**Directions:** At the line containing "camera: 50 degrees left, 20 degrees down", begin repeating lines exactly, and stop only after the final line of the records below.

**Provided information:**

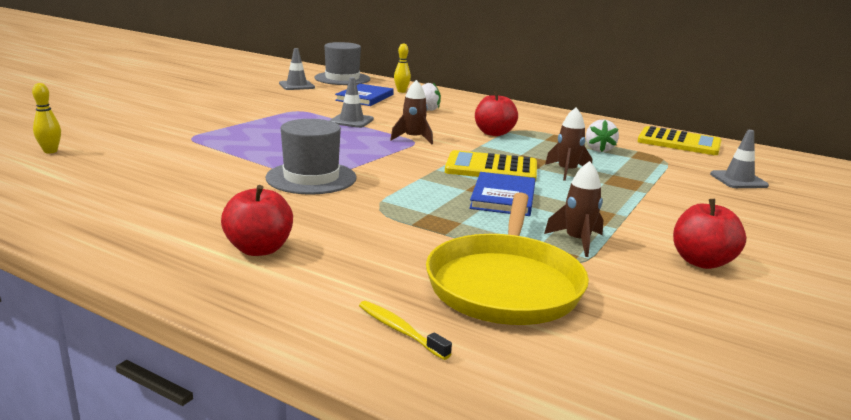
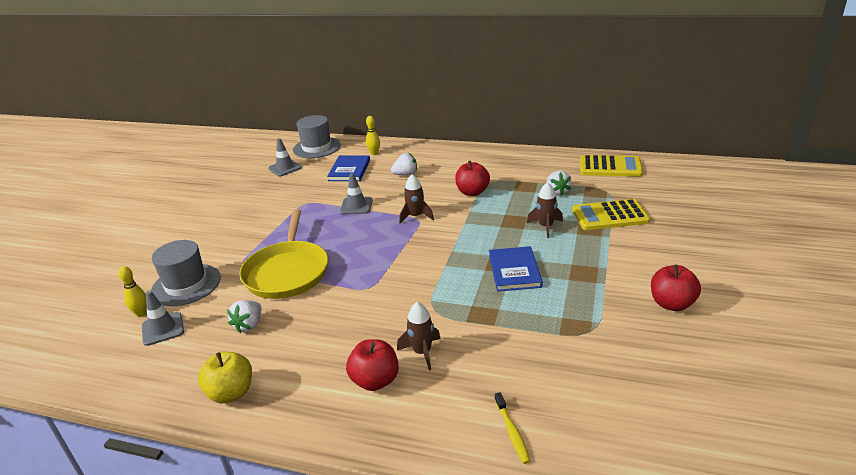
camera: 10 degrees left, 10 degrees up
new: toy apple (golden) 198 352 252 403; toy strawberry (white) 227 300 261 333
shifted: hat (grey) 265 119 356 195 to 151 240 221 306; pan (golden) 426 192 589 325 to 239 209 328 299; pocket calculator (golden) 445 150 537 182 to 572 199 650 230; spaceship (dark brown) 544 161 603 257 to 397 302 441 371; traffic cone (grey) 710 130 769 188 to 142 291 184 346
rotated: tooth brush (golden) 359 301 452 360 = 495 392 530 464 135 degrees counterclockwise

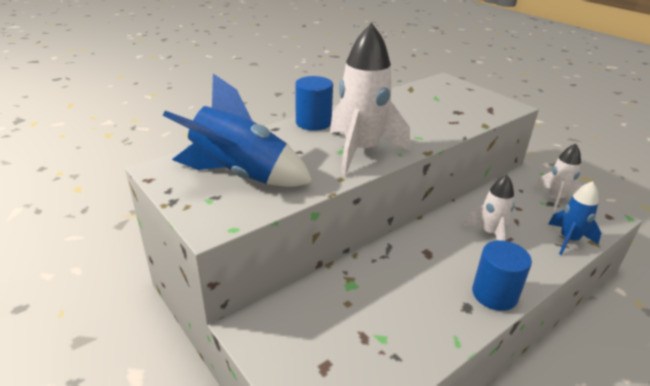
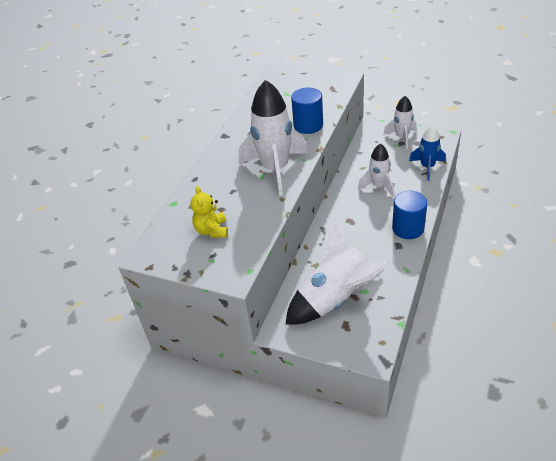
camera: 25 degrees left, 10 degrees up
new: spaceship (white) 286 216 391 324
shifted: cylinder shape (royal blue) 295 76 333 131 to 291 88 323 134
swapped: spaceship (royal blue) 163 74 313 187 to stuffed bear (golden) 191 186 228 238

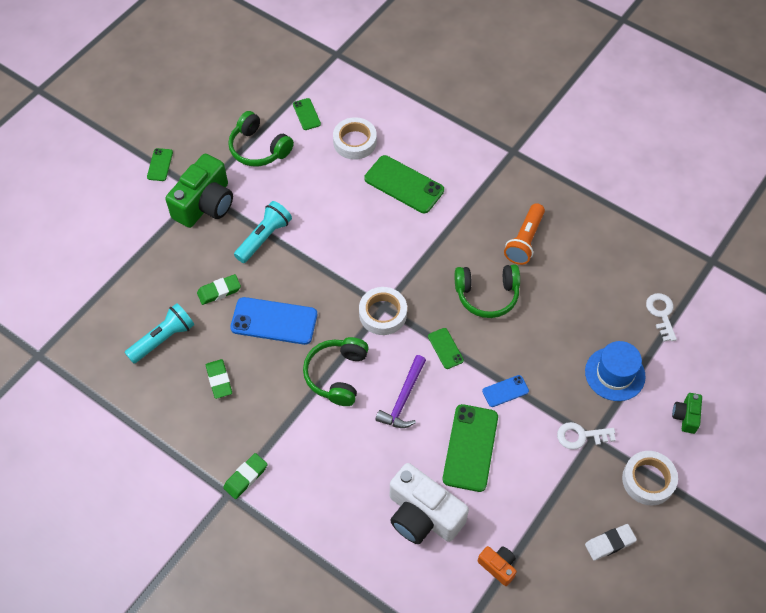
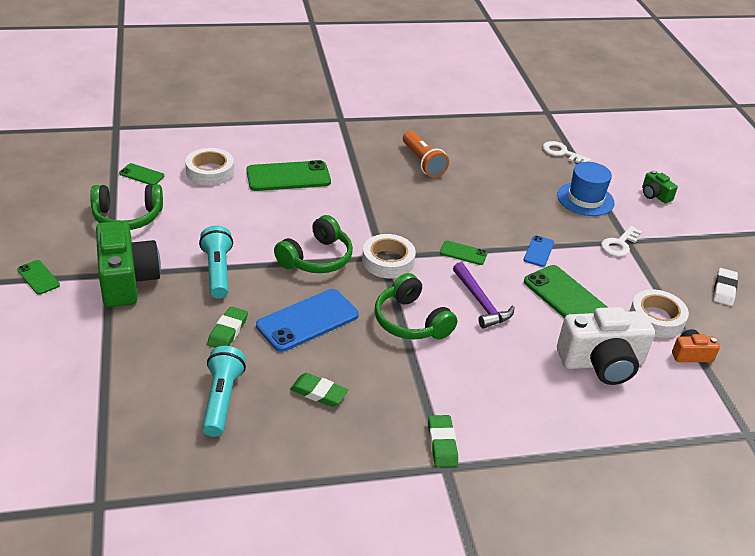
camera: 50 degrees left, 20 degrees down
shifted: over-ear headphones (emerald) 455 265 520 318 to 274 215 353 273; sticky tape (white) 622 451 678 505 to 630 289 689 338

**Task answer:**
camera: 50 degrees left, 20 degrees down
shifted: over-ear headphones (emerald) 455 265 520 318 to 274 215 353 273; sticky tape (white) 622 451 678 505 to 630 289 689 338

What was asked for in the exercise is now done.